*** Opening RECORD EXCERPTS ***

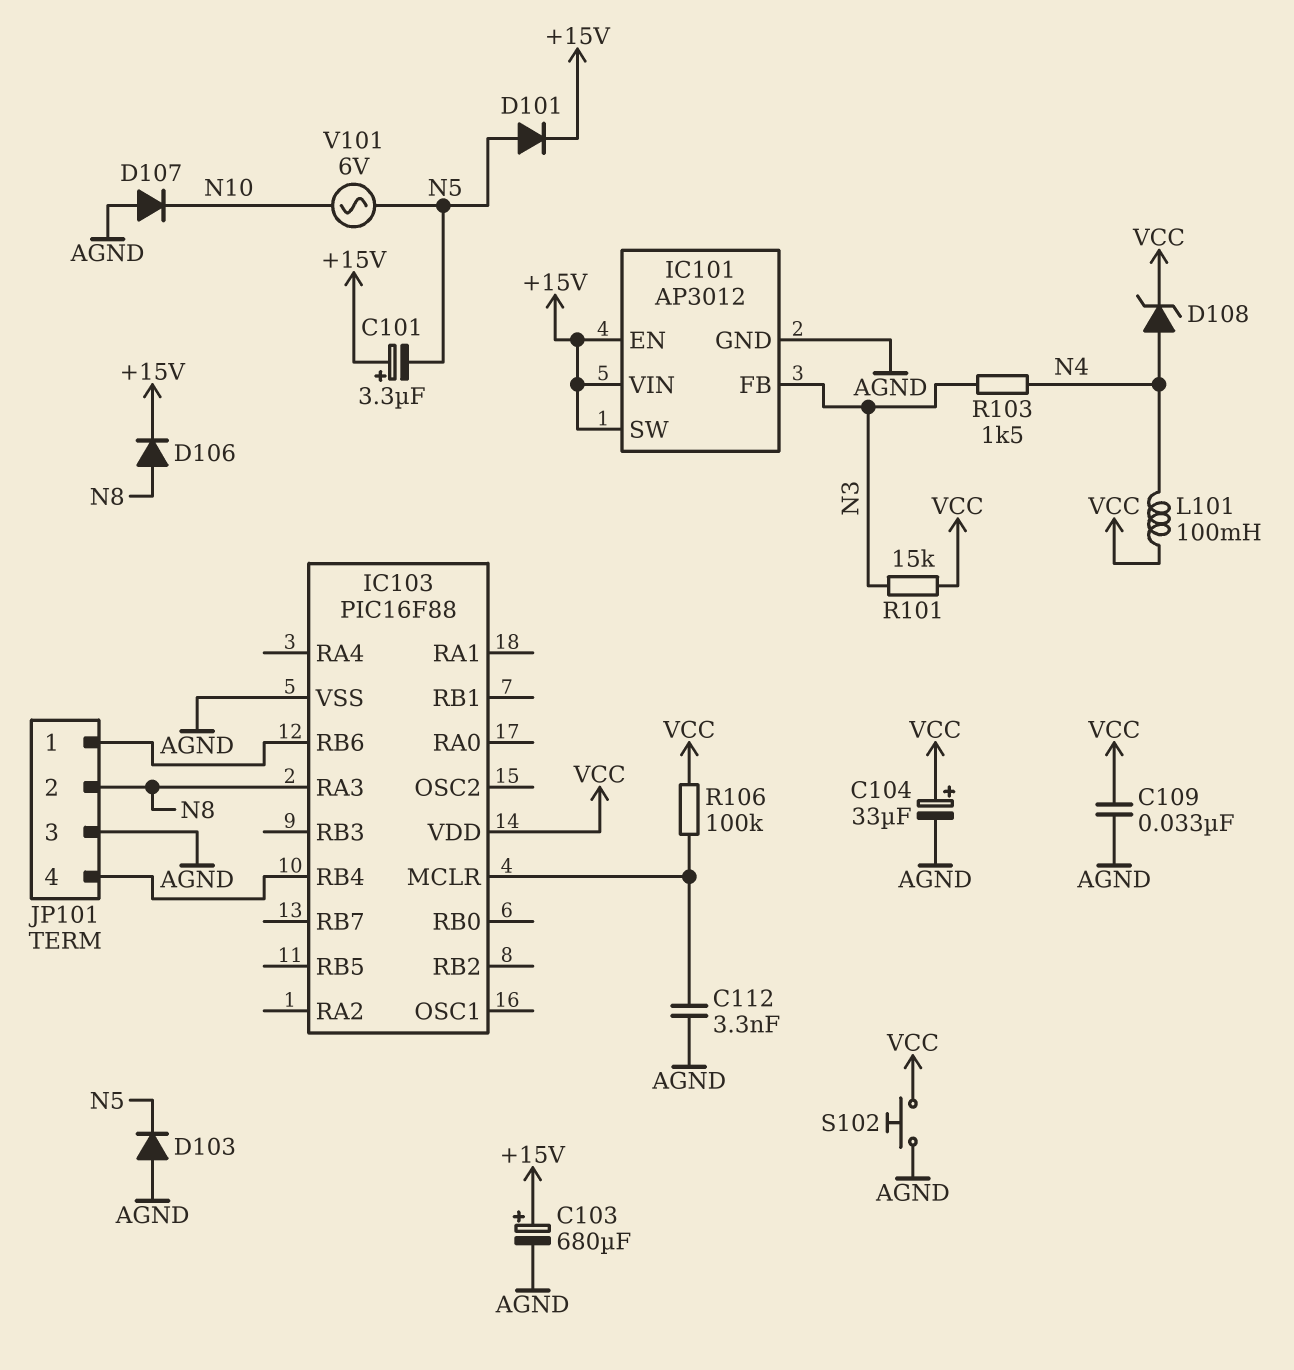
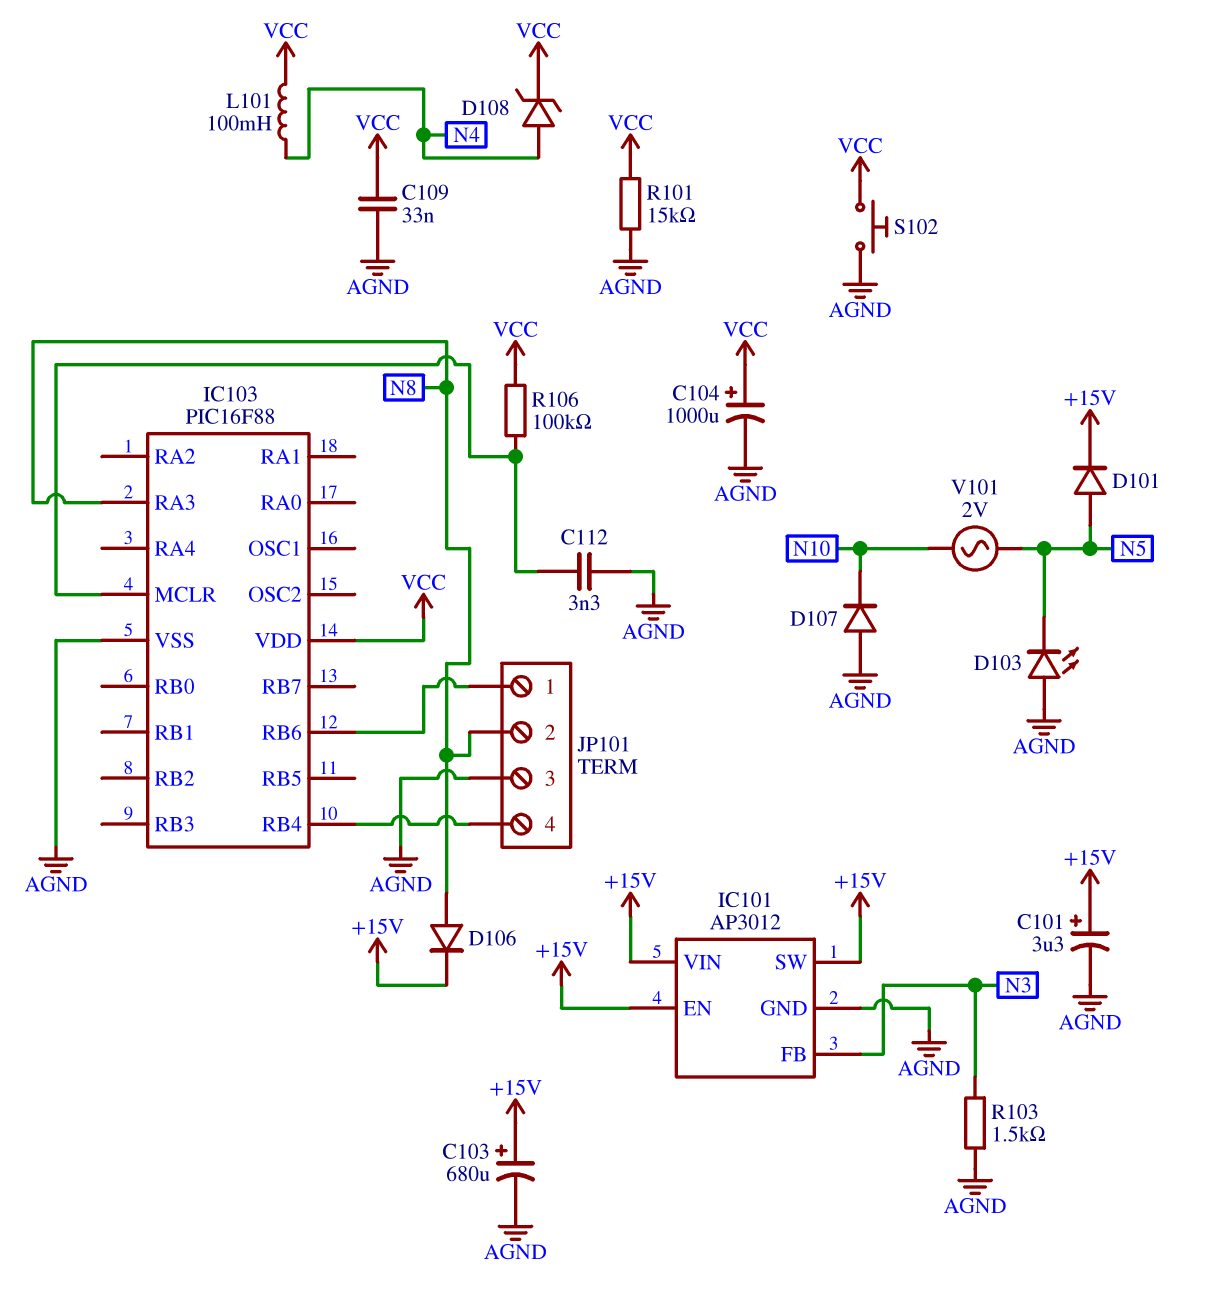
C101: 3.3uF (plus +15V, minus N5) -> 3.3uF (plus +15V, minus AGND)
C104: 33uF (plus VCC, minus AGND) -> 1000uF (plus VCC, minus AGND)
D103: diode (A AGND, K N5) -> LED (A AGND, K N5)
R101: 15k (N3, VCC) -> 15k (AGND, VCC)
R103: 1.5k (N3, N4) -> 1.5k (AGND, N3)
V101: AC 6V (N5, N10) -> AC 2V (N5, N10)

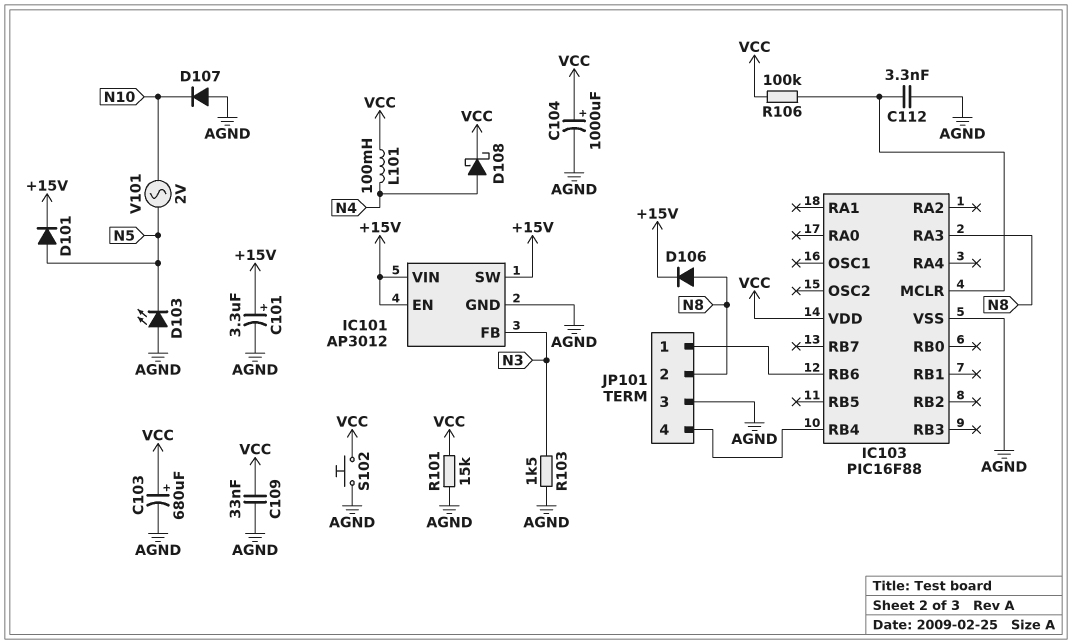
C103: 680uF (plus +15V, minus AGND) -> 680uF (plus VCC, minus AGND)
D108: zener (A N4, K VCC) -> schottky (A N4, K VCC)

*** Closing RECORD EXCERPTS ***

Repeat exactly the lines from the first line of the records above through the line containing "V101: AC 6V (N5, N10) -> AC 2V (N5, N10)", leaving out the pictures.

EXERCISE SOLUTION
C101: 3.3uF (plus +15V, minus N5) -> 3.3uF (plus +15V, minus AGND)
C104: 33uF (plus VCC, minus AGND) -> 1000uF (plus VCC, minus AGND)
D103: diode (A AGND, K N5) -> LED (A AGND, K N5)
R101: 15k (N3, VCC) -> 15k (AGND, VCC)
R103: 1.5k (N3, N4) -> 1.5k (AGND, N3)
V101: AC 6V (N5, N10) -> AC 2V (N5, N10)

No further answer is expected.